Instructions for the task:
Lines containing the word "orange" are the ones to copy from the records below.

Extracted information:

--*--

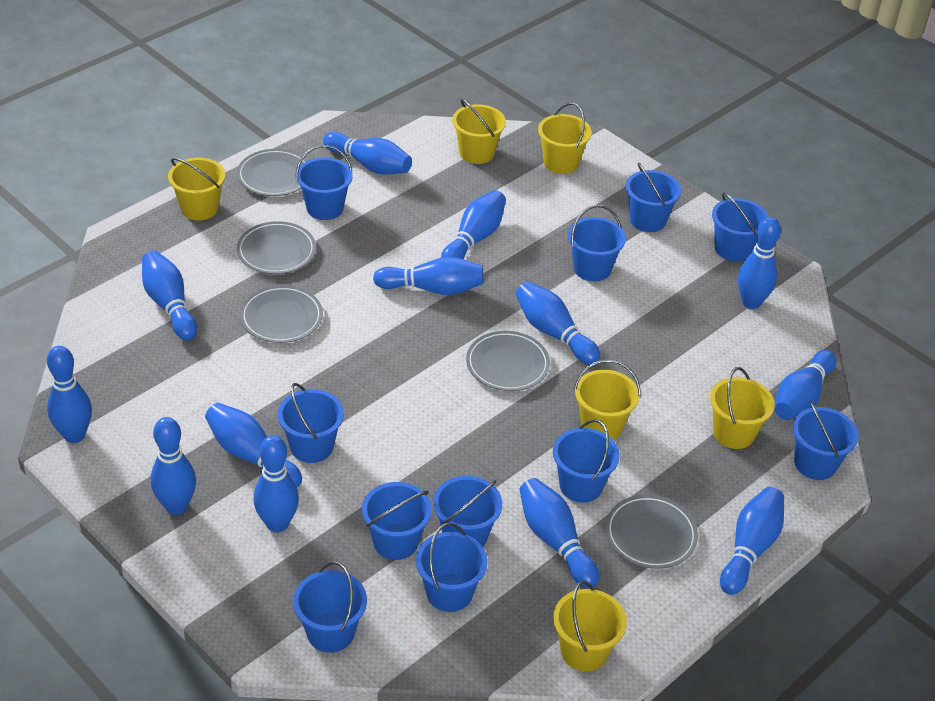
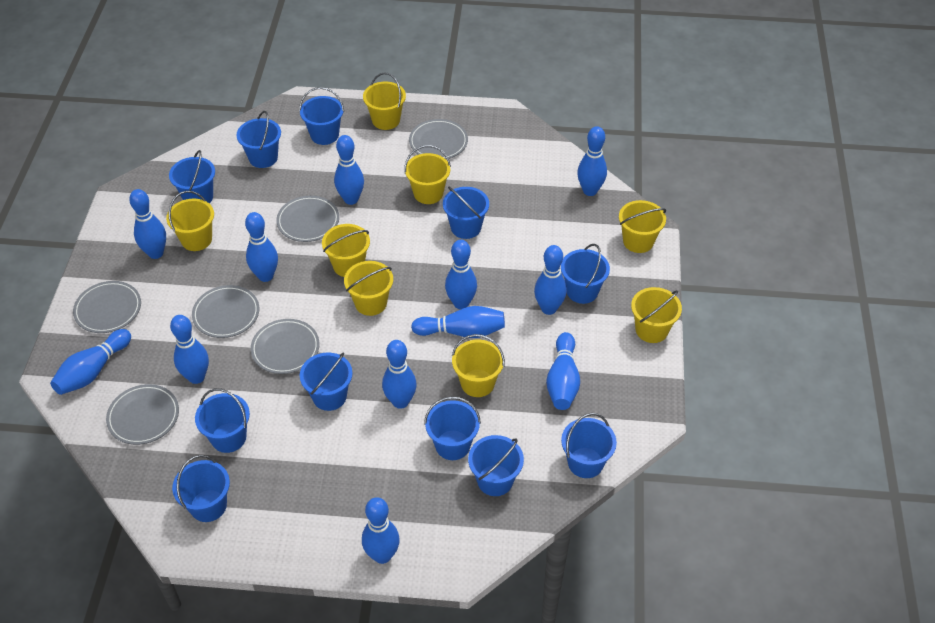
blue bowling pin: 13 -> 12
grey plate: 5 -> 6
yellow bucket: 6 -> 8

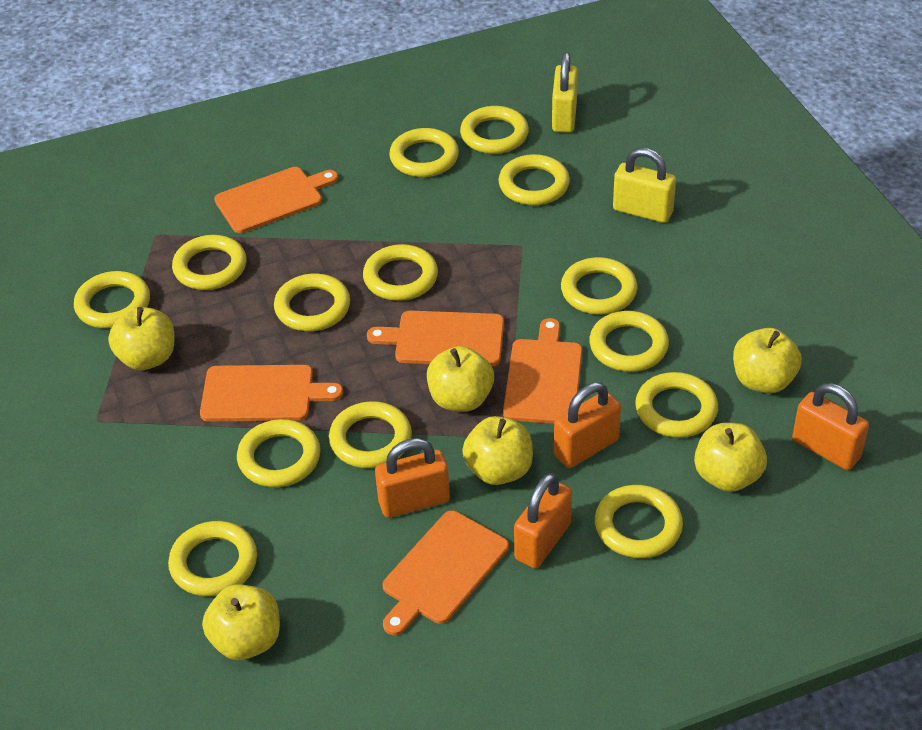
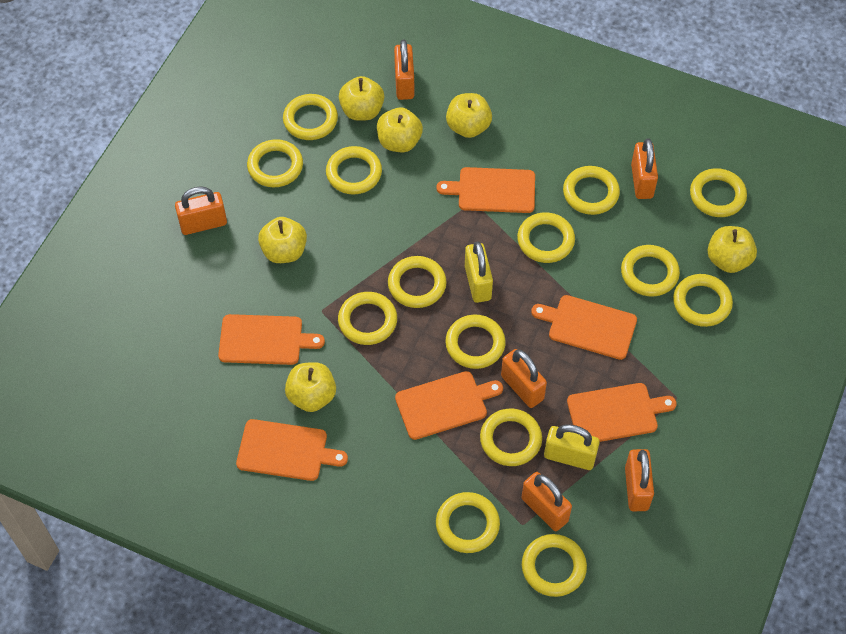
orange cutting board: 5 -> 6
orange padlock: 4 -> 6

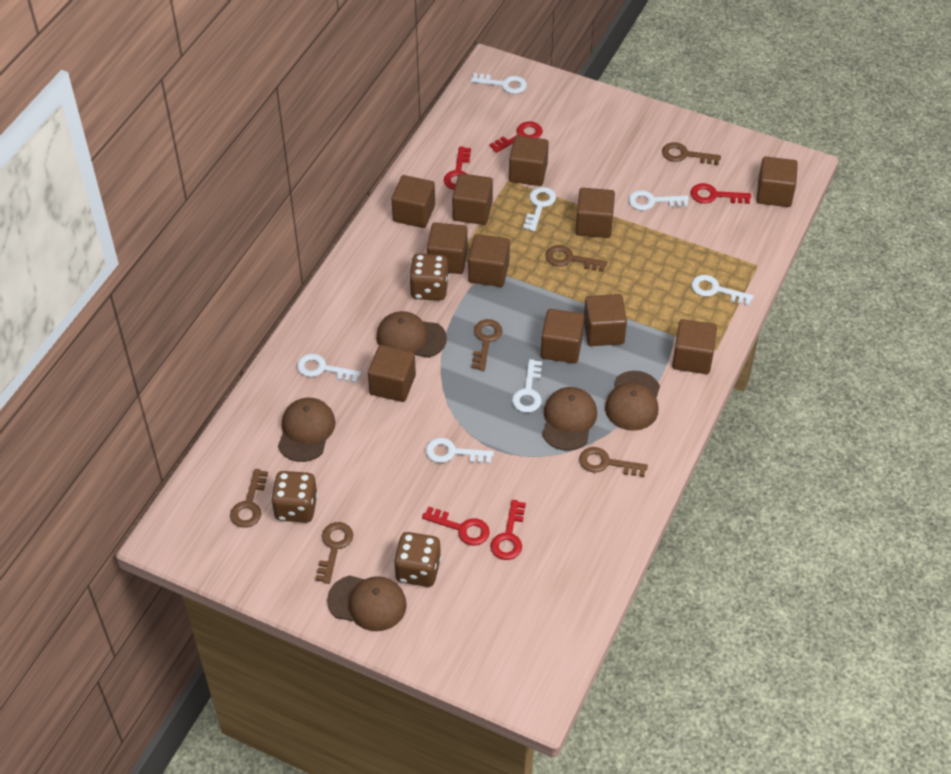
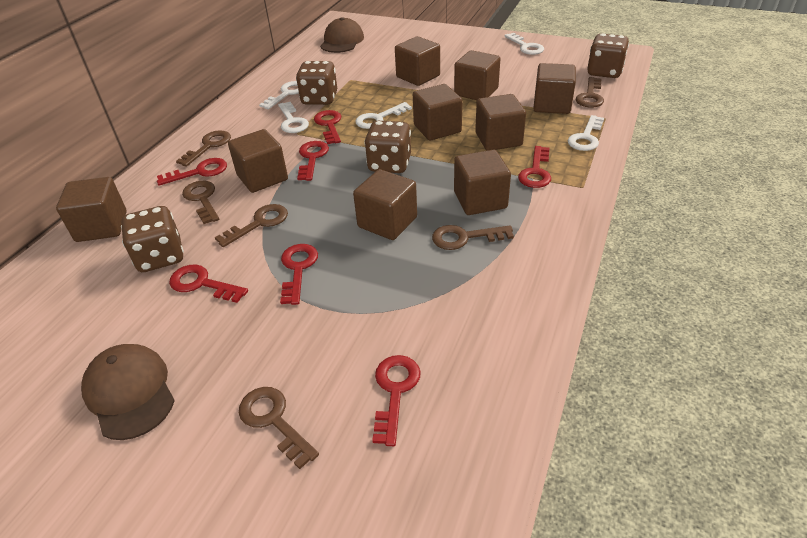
brown cap: 5 -> 2
brown cube: 11 -> 9
brown dice: 3 -> 4
red key: 5 -> 7
white key: 7 -> 5

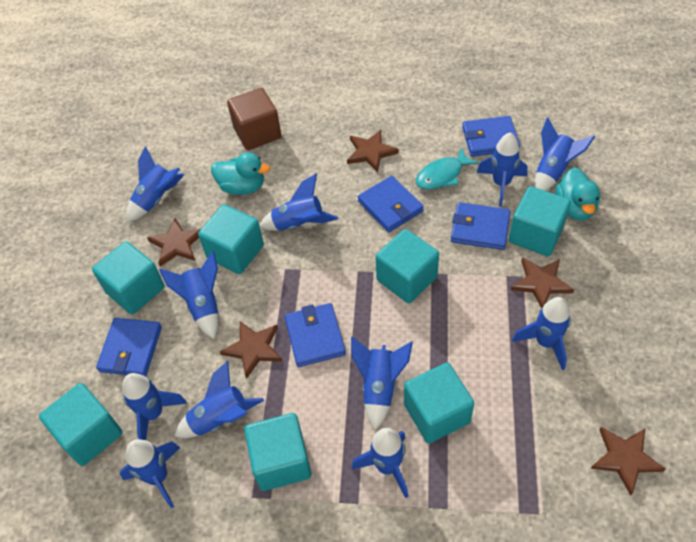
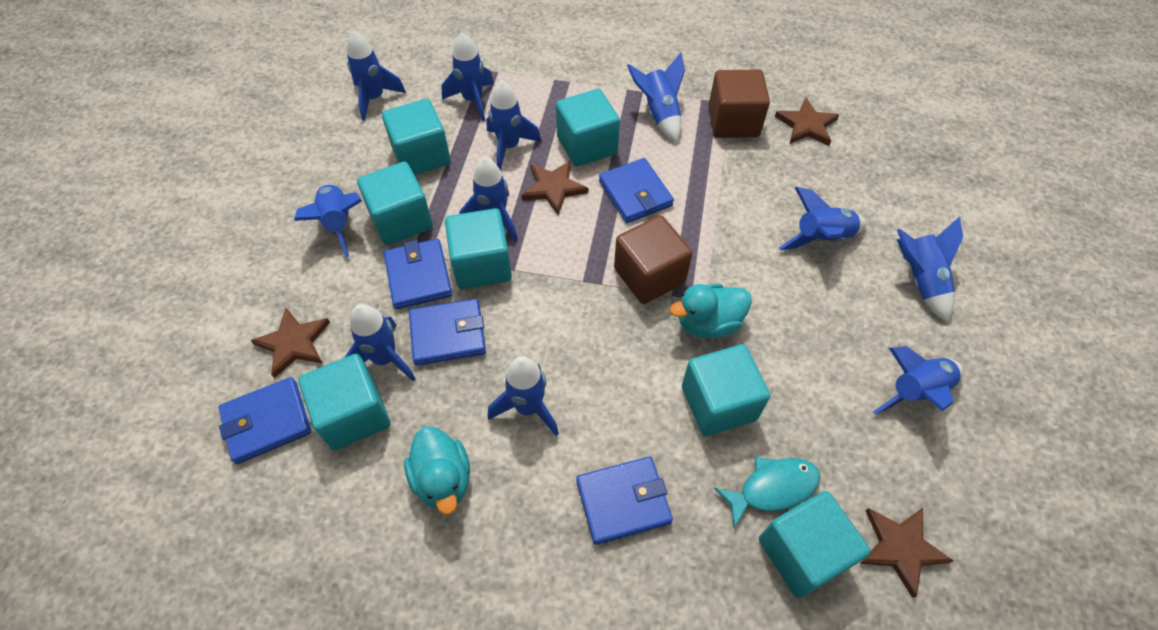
brown cube: 1 -> 2
brown star: 5 -> 4

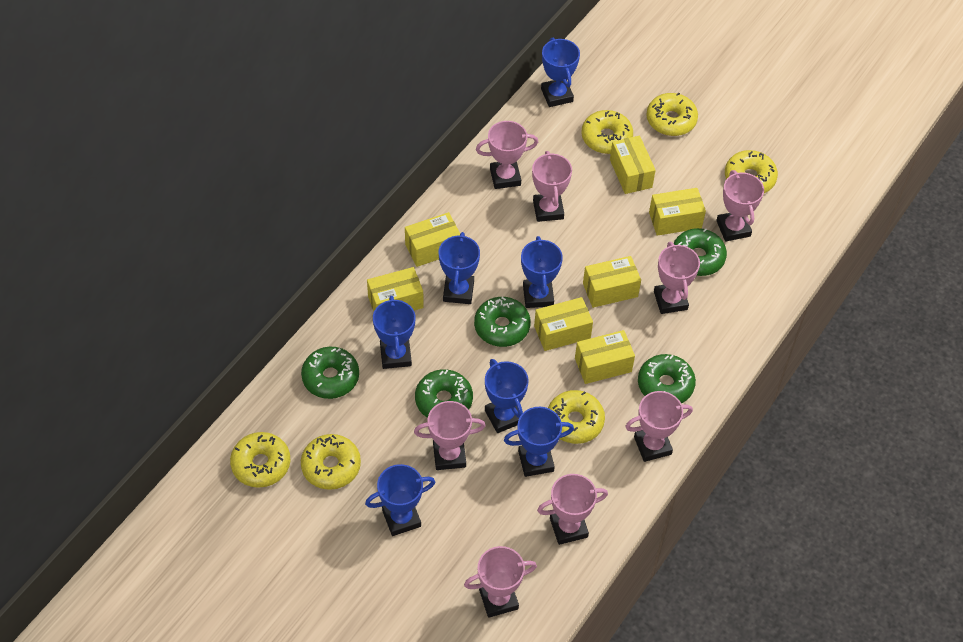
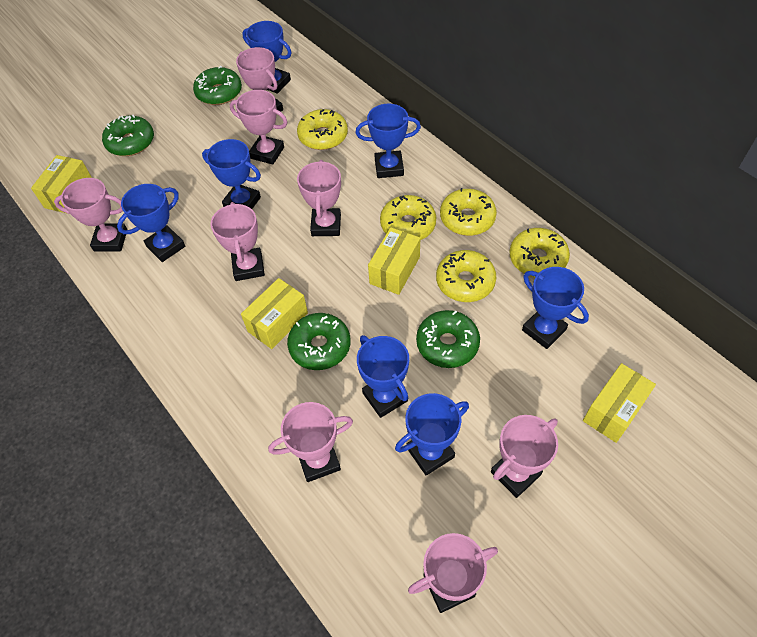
green donut: 5 -> 4
yellow box: 7 -> 4
yellow donut: 6 -> 5

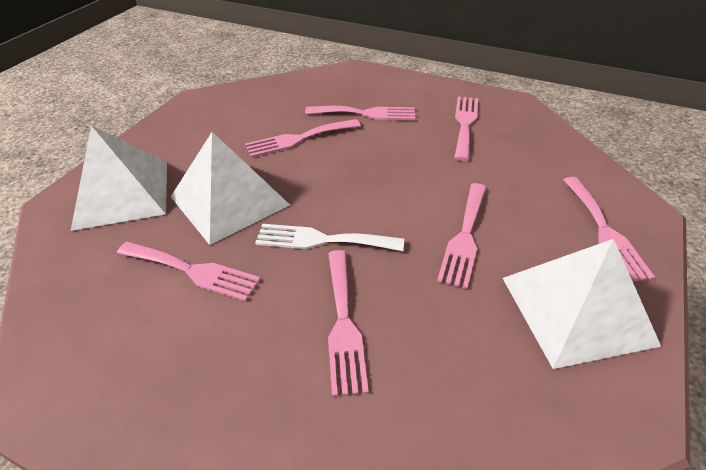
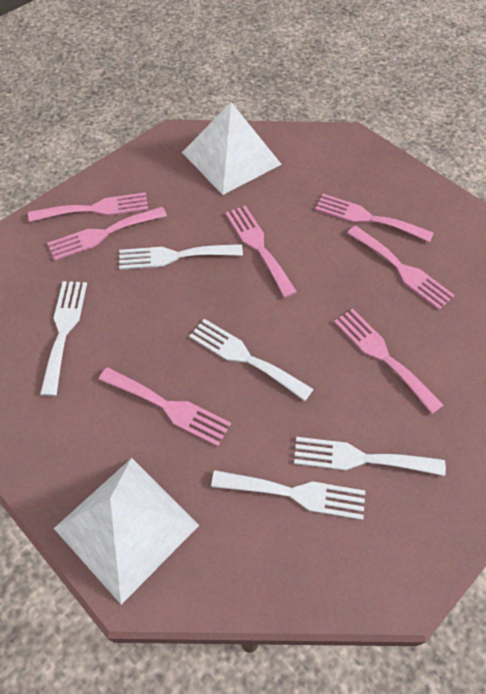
white fork: 1 -> 5
white pyramid: 3 -> 2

--*--

Answer section:
orange cutting board: 5 -> 6
orange padlock: 4 -> 6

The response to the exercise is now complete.